*** Block opens ***
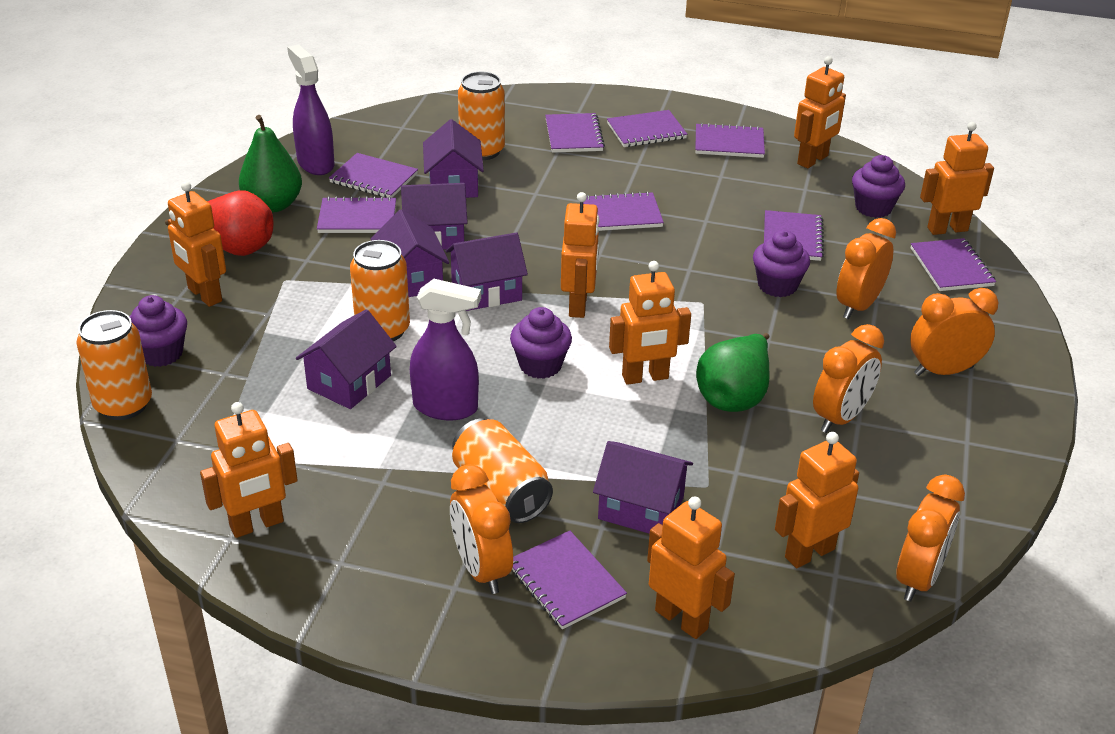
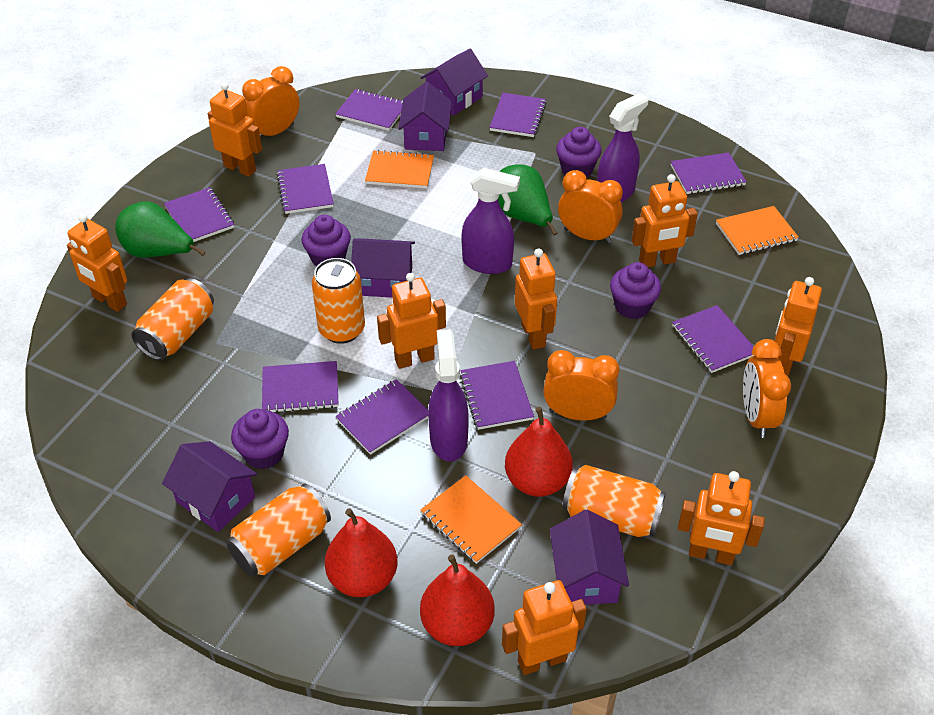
orange clock: 5 -> 4
orange notebook: 0 -> 3
purple house: 6 -> 5
purple spray bottle: 2 -> 3
red pear: 1 -> 3

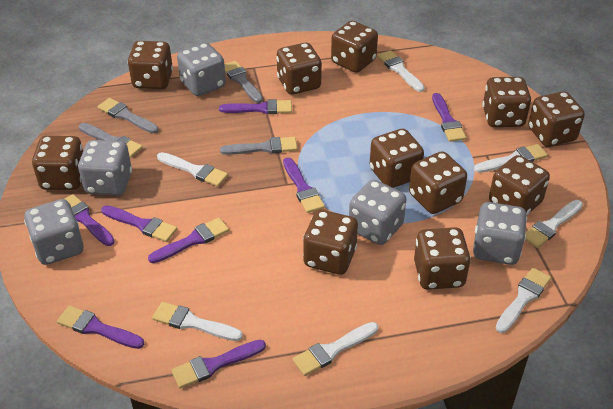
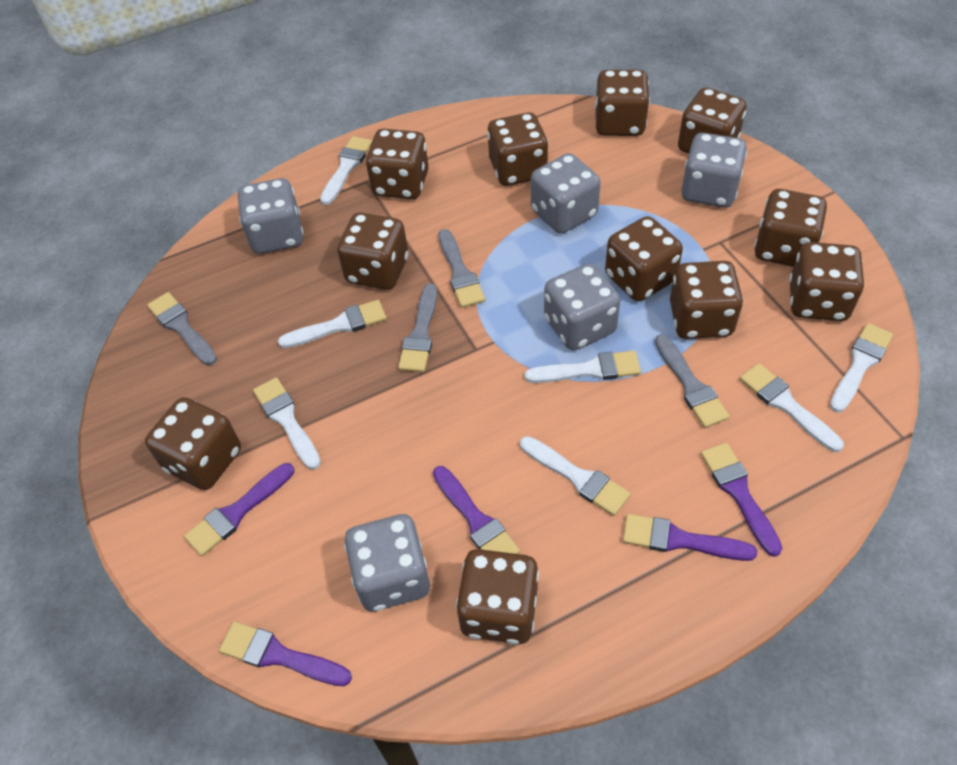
purple brush: 8 -> 5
*** Block closes ***
● WHAT NEEDS TO BE DONE: Nothing but the lines from the line containing "purple spray bottle: 2 -> 3" through the last line of the material may be output, and they must be copied exactly, without pictures.

● EXERCISE SOLUTION:
purple spray bottle: 2 -> 3
red pear: 1 -> 3

purple brush: 8 -> 5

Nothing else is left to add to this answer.